━━ Records for the task
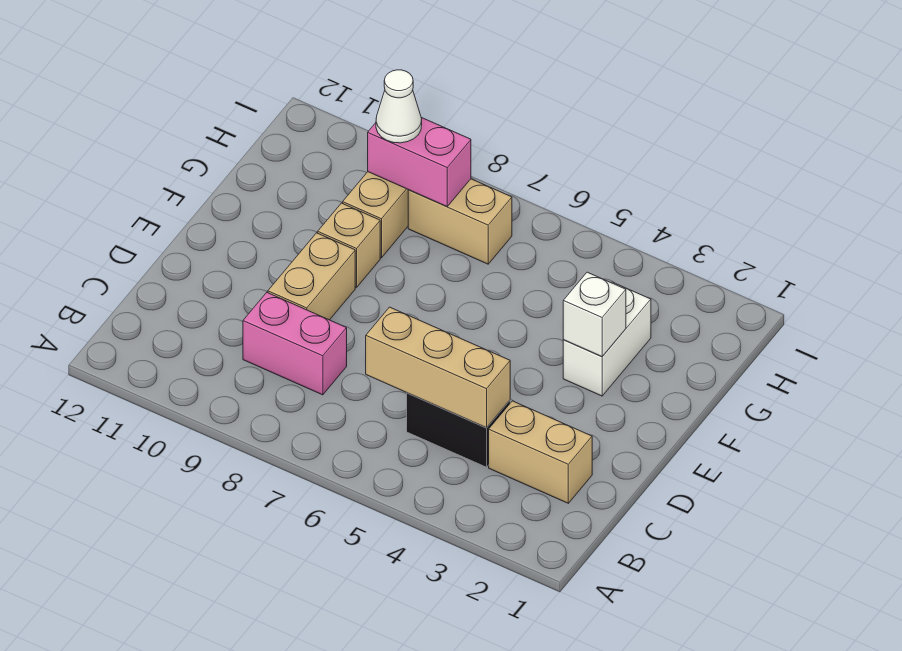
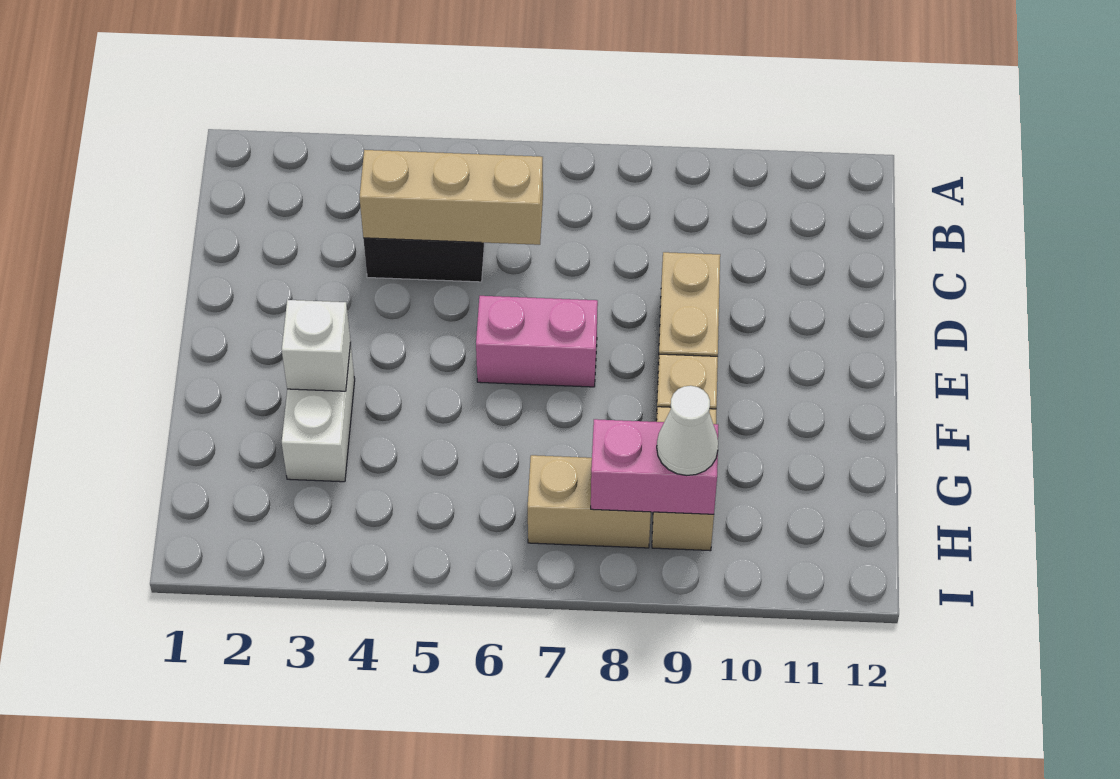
tan brick C2:C3 level 1 -> none
pink brick C8:C9 level 1 -> pink brick E6:E7 level 1

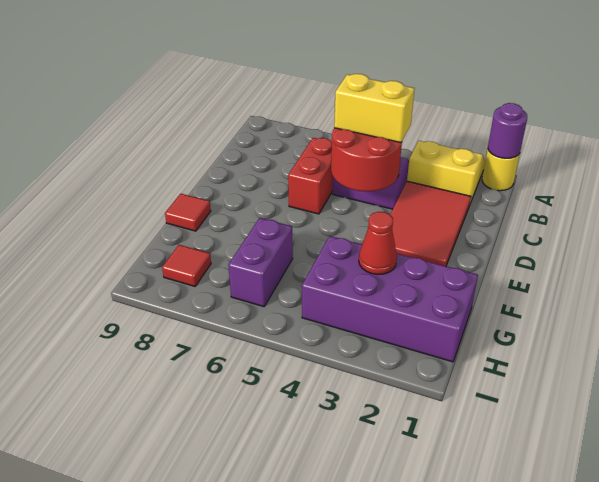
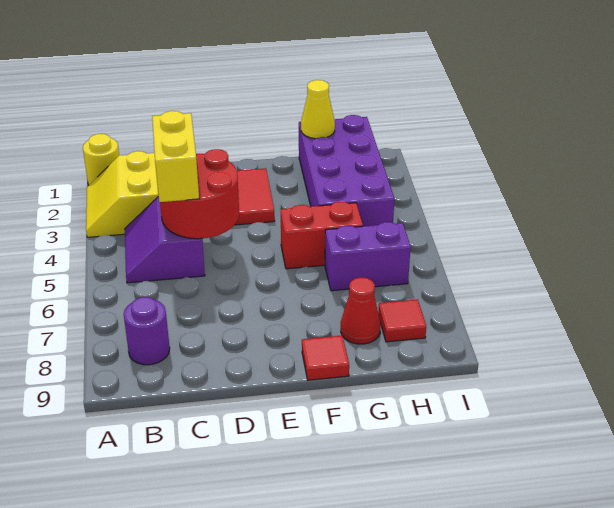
purple round brick A1 level 2 -> purple round brick B8 level 1
red brick C6:D6 level 1 -> red brick F5:G5 level 1
none -> yellow cone G1 level 2
red cone G3 level 2 -> red cone G8 level 1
━━━━
*What this task involves*. Copy the lines above exactly. Do not include pictures.

*Exercise output*.
tan brick C2:C3 level 1 -> none
pink brick C8:C9 level 1 -> pink brick E6:E7 level 1

purple round brick A1 level 2 -> purple round brick B8 level 1
red brick C6:D6 level 1 -> red brick F5:G5 level 1
none -> yellow cone G1 level 2
red cone G3 level 2 -> red cone G8 level 1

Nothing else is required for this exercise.